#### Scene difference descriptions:
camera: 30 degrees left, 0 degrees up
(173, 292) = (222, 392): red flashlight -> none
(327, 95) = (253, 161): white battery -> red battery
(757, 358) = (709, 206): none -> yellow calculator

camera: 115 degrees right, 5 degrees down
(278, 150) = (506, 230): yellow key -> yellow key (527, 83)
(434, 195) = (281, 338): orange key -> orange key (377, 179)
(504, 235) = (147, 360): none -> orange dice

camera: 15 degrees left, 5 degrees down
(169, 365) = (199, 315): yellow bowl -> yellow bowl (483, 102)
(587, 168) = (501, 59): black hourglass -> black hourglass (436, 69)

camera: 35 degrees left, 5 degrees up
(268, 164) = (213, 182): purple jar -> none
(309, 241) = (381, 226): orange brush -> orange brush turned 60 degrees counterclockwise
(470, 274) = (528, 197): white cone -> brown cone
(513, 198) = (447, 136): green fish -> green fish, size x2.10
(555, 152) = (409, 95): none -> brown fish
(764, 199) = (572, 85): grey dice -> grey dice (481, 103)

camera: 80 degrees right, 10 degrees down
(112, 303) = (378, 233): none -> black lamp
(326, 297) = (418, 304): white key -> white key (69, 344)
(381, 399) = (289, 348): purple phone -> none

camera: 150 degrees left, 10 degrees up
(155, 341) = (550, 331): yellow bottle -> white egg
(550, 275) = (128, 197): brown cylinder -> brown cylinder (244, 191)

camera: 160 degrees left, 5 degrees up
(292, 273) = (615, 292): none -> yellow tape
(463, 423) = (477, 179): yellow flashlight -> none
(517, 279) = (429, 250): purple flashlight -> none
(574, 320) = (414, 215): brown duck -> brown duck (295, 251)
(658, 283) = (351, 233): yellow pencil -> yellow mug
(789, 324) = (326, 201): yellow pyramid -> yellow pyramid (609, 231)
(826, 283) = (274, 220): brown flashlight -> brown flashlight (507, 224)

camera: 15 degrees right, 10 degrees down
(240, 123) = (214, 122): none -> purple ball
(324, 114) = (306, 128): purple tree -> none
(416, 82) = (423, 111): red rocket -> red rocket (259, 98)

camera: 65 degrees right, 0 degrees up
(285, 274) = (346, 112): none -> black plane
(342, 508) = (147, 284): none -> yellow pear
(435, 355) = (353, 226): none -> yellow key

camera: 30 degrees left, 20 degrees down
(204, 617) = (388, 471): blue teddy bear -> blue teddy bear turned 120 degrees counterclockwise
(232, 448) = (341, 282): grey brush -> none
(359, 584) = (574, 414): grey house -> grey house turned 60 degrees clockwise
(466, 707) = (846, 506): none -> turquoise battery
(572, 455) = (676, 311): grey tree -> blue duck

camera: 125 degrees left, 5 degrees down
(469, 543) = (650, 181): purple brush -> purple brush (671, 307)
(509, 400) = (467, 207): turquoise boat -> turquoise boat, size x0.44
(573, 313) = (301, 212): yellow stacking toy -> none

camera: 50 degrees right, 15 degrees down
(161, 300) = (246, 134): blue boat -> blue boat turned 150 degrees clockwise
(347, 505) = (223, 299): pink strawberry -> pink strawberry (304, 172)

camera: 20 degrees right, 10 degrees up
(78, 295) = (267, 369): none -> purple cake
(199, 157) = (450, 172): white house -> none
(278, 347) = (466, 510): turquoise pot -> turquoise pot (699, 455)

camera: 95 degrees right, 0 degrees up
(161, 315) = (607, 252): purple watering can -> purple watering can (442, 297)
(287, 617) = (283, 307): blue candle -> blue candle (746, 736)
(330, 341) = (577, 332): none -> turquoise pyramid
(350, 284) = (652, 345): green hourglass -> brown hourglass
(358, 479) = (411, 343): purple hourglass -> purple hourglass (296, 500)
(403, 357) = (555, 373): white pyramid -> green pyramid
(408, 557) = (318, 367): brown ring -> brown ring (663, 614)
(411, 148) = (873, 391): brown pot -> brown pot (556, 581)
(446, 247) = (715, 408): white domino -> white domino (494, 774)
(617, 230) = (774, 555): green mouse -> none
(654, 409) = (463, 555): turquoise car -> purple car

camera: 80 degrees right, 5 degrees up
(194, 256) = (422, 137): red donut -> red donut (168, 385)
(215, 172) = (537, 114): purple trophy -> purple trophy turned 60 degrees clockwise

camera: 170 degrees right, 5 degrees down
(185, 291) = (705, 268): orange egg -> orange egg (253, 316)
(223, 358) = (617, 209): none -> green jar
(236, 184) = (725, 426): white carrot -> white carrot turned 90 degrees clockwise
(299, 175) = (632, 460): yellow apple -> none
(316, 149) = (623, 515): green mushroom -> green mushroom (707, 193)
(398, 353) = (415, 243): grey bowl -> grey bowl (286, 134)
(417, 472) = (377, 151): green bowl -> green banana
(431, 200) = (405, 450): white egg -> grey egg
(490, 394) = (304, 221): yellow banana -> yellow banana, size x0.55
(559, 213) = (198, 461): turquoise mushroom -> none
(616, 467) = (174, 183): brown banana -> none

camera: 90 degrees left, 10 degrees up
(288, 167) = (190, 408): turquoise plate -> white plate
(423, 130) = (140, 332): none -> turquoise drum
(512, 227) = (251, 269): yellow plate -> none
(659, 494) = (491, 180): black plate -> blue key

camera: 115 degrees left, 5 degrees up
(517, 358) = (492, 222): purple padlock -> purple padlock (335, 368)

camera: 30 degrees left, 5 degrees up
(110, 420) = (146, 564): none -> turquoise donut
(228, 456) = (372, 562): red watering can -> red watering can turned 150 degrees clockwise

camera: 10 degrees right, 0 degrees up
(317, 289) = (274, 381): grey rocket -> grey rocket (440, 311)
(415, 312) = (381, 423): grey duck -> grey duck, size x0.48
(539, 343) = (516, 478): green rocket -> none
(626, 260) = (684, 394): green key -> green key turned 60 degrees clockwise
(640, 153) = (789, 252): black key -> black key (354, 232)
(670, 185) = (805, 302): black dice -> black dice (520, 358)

#### ABOUT THIS TASK:
Every line in the entries above that has the word "house" should be identified and copied.

#### SOLUTION:
(359, 584) = (574, 414): grey house -> grey house turned 60 degrees clockwise
(199, 157) = (450, 172): white house -> none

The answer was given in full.